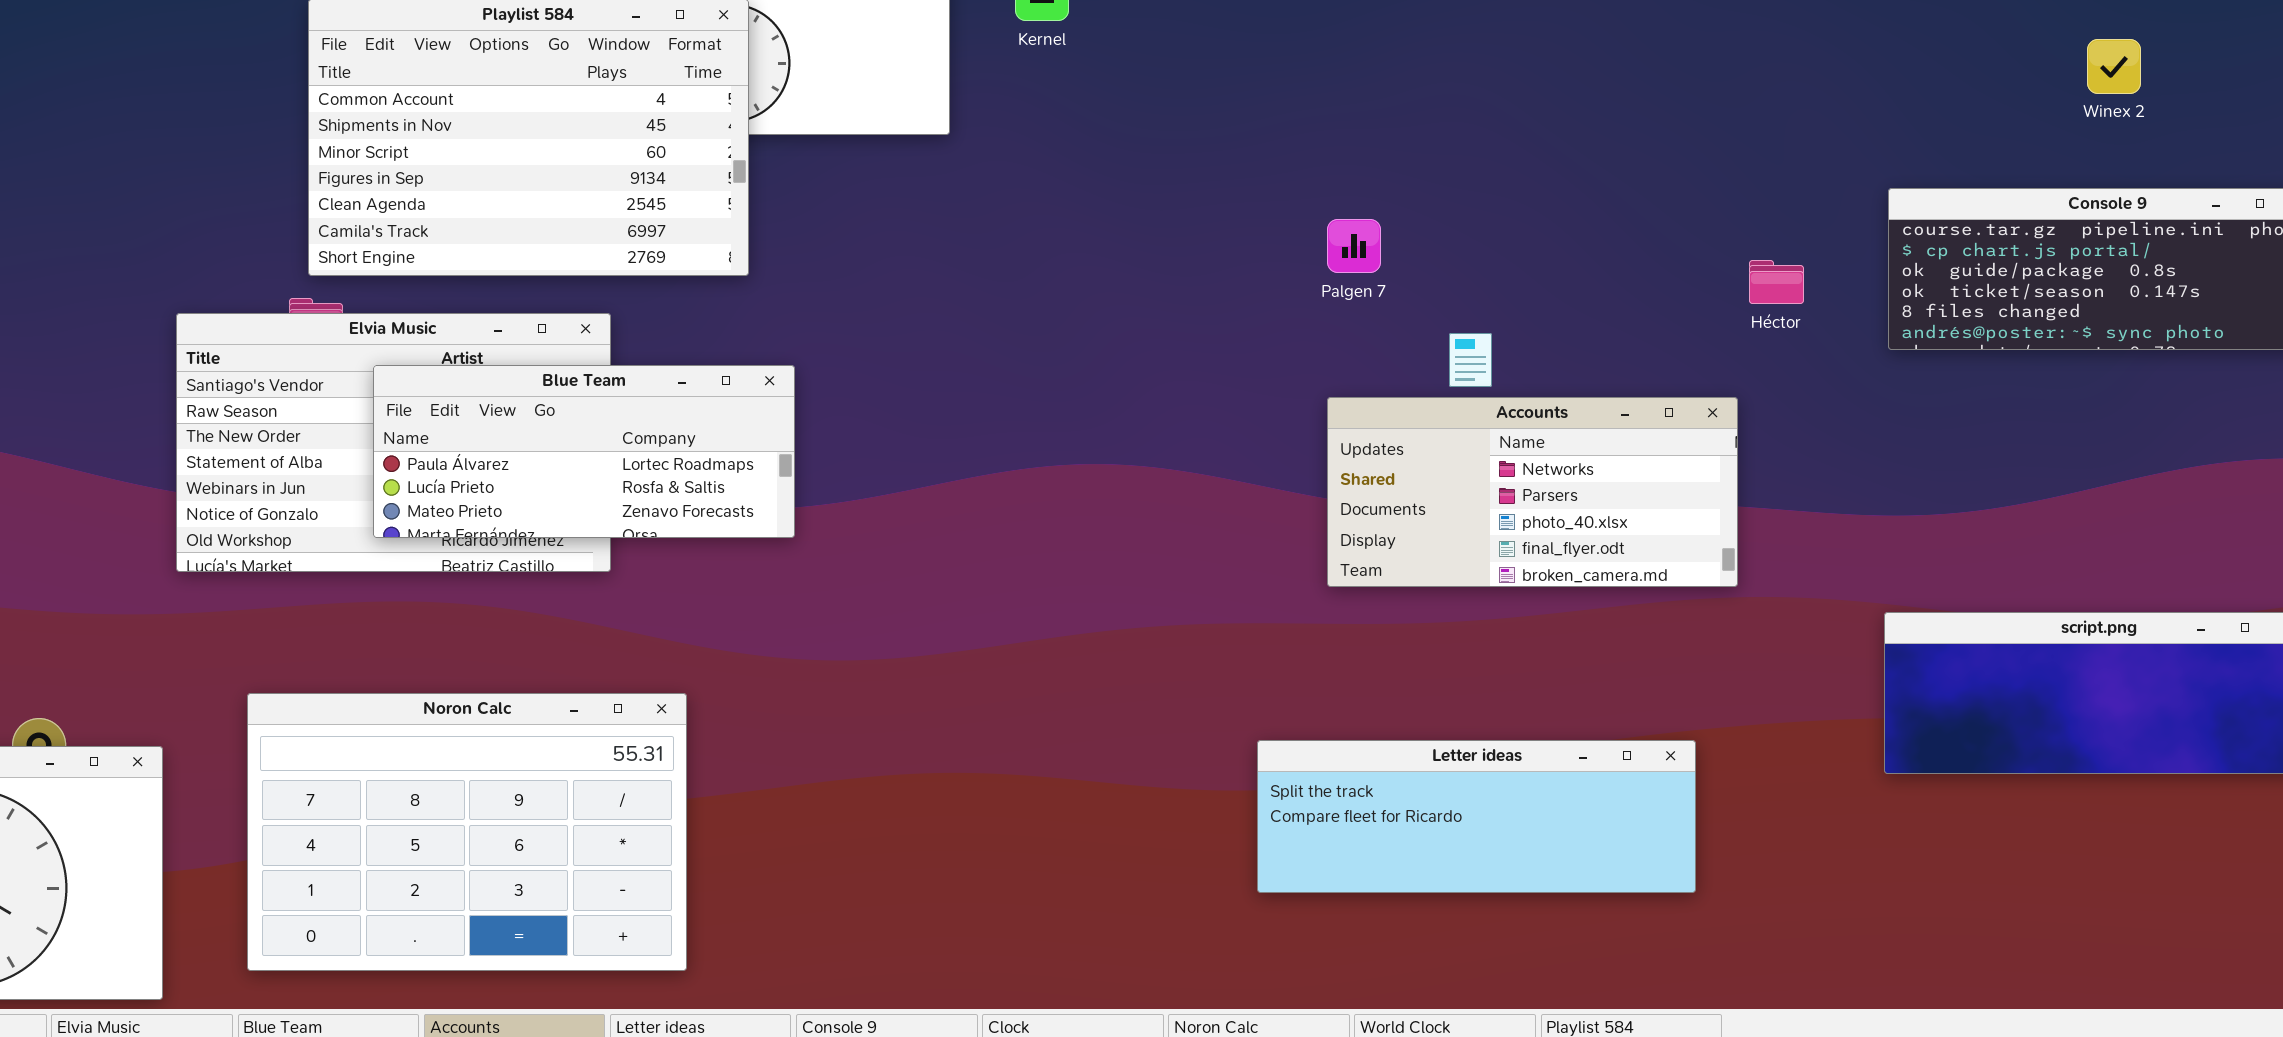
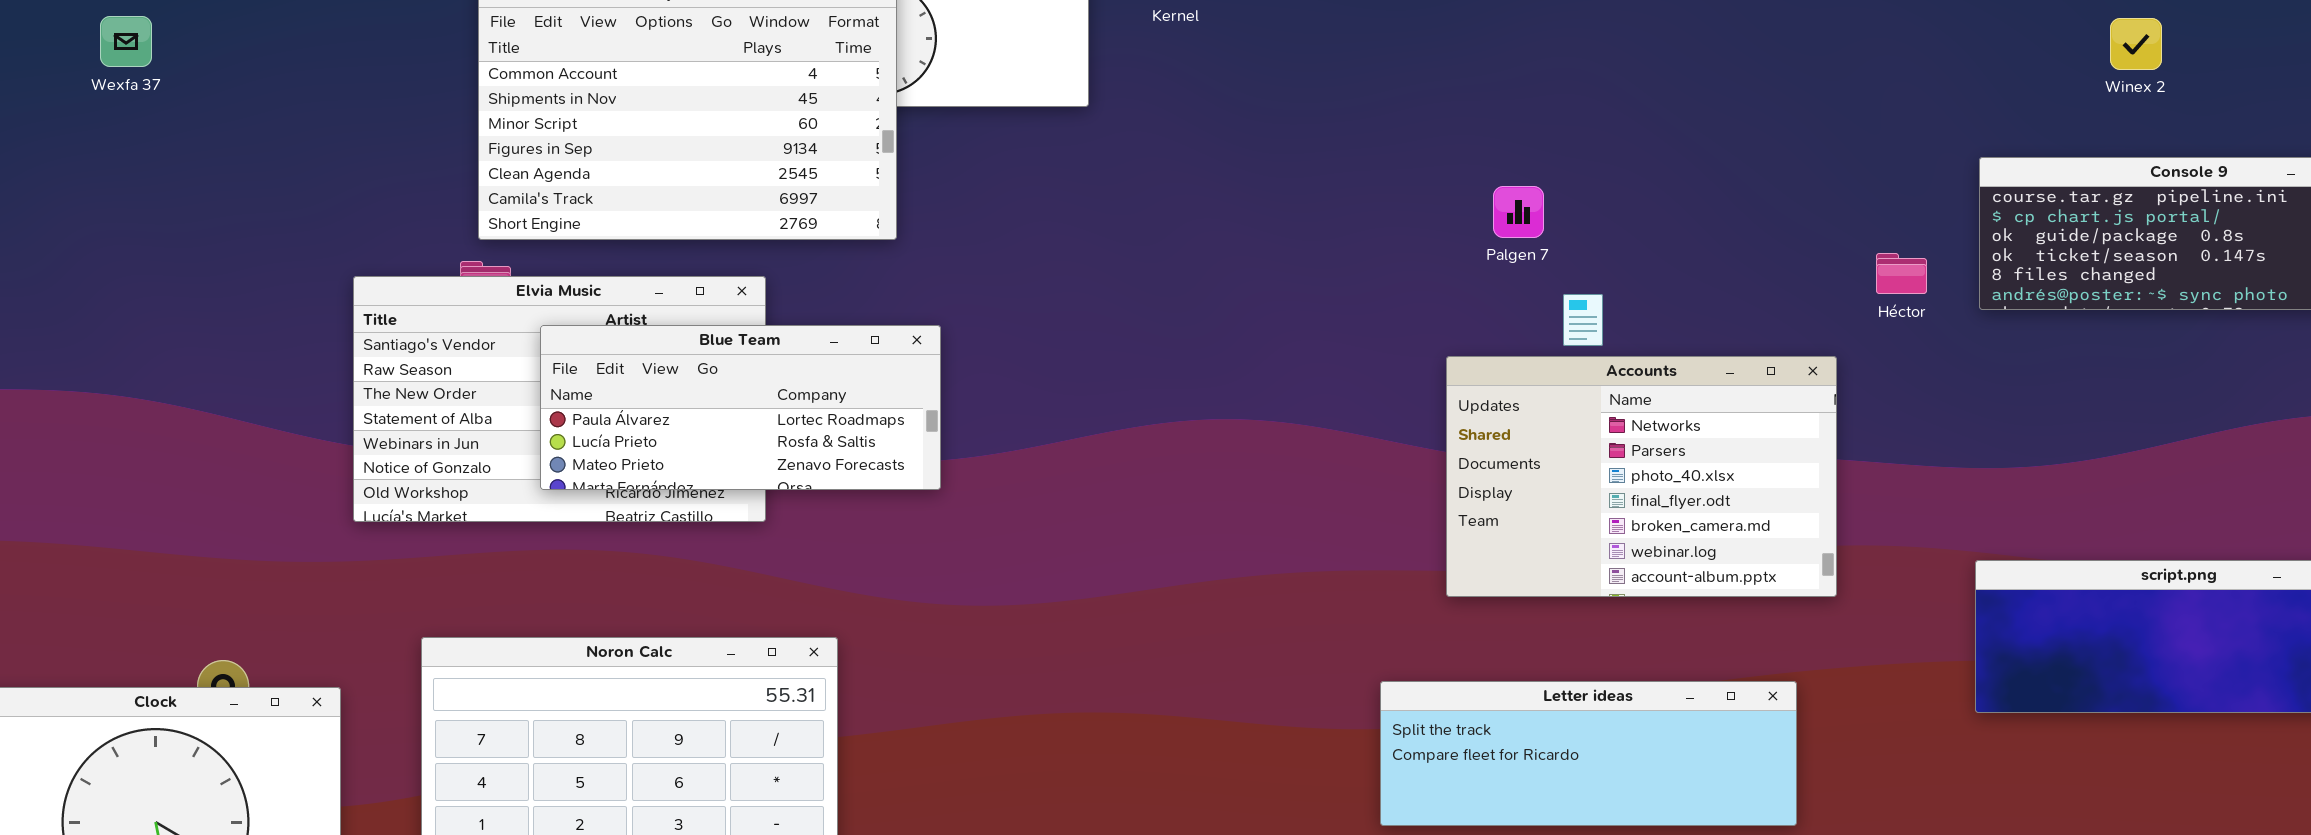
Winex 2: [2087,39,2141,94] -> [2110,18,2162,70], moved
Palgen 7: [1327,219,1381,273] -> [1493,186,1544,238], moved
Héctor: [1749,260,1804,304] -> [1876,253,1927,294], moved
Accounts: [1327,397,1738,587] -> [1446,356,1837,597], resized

==

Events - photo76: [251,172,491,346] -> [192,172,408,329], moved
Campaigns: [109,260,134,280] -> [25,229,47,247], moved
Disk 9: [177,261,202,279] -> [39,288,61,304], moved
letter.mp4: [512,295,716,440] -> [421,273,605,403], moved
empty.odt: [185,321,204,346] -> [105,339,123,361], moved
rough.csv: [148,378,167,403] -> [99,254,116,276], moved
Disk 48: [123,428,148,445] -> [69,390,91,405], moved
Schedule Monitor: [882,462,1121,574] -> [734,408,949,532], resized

==

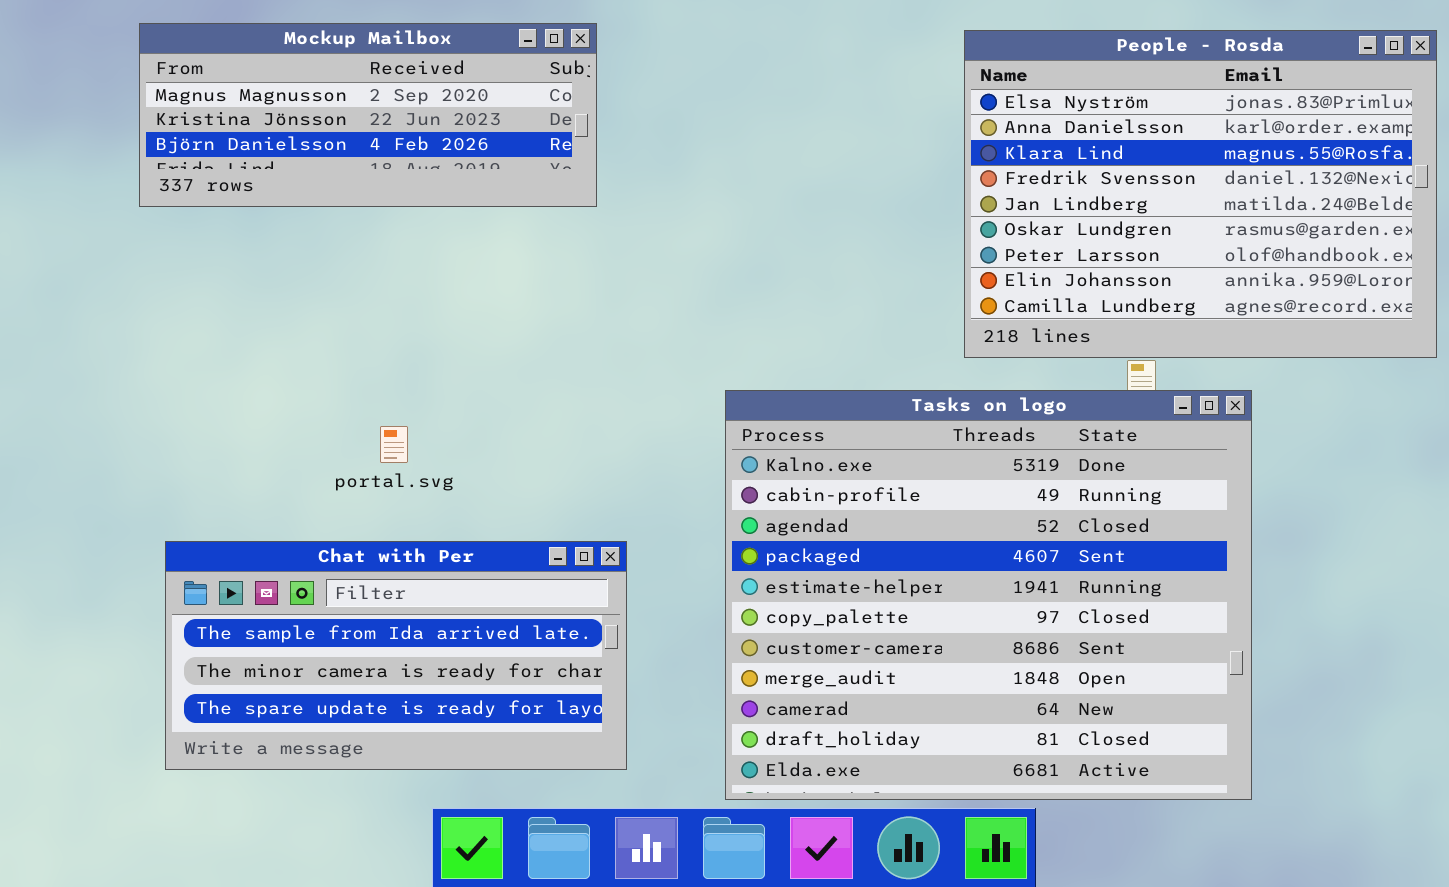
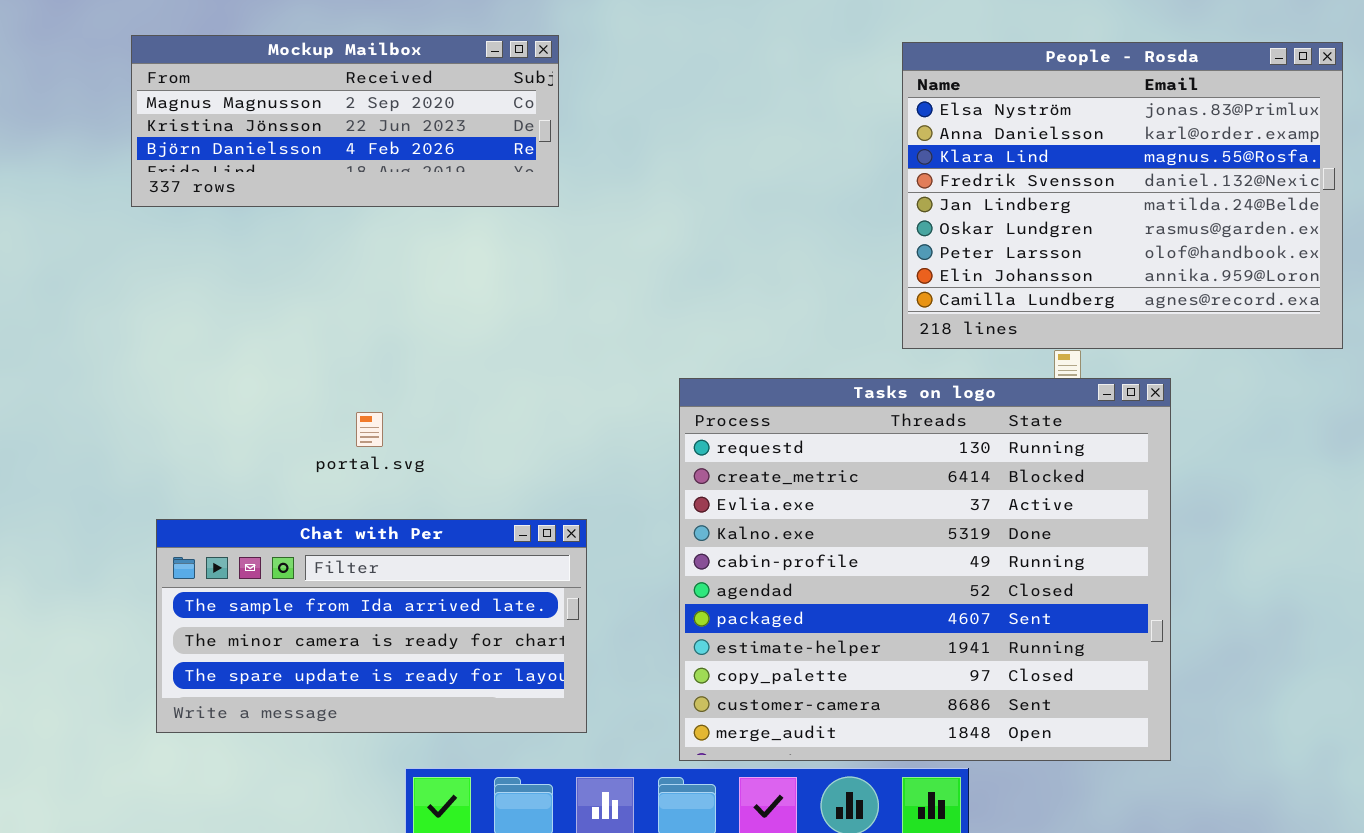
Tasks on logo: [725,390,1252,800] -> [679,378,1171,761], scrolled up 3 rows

YOUR ASSIGNMENT:
Retype word for word everything in the listing above from the line that holds "Winex 2: [2087,39,2141,94]" down to the line that holds "Accounts: [1327,397,1738,587] ->". Keep both end lines and leave out the rest.

ANSWER SECTION:
Winex 2: [2087,39,2141,94] -> [2110,18,2162,70], moved
Palgen 7: [1327,219,1381,273] -> [1493,186,1544,238], moved
Héctor: [1749,260,1804,304] -> [1876,253,1927,294], moved
Accounts: [1327,397,1738,587] -> [1446,356,1837,597], resized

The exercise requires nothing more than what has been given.